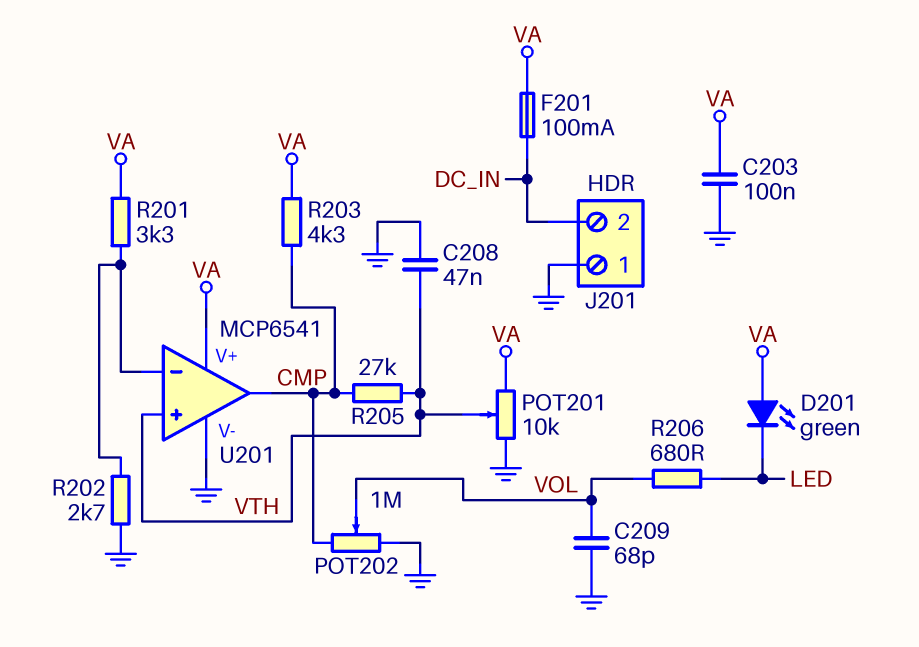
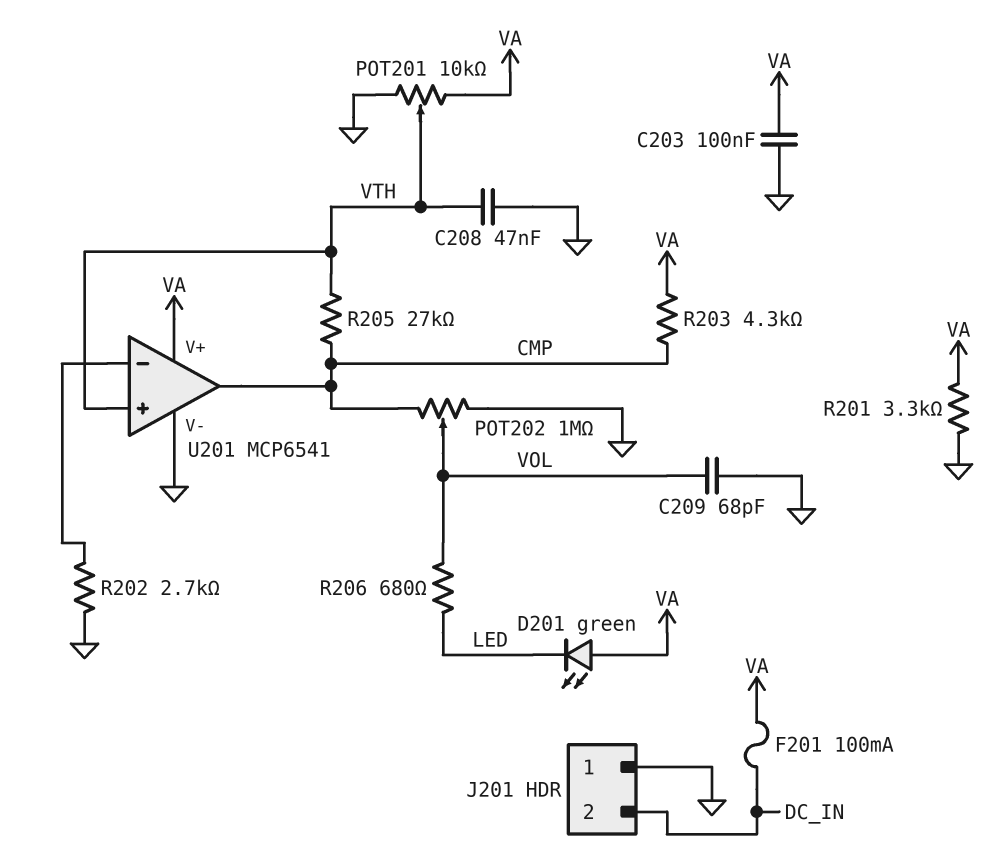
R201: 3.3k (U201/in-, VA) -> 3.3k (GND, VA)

--

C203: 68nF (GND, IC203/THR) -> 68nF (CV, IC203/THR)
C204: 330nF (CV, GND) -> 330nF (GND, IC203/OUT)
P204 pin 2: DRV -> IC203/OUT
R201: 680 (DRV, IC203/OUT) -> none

Task details: Retype only the lines above between the line with "P204 pin 2: DRV -> IC203/OUT" and the line with "R201: 680 (DRV, IC203/OUT) -> none", counting those two lines as well, and keep every character as it is.

Answer to the exercise:
P204 pin 2: DRV -> IC203/OUT
R201: 680 (DRV, IC203/OUT) -> none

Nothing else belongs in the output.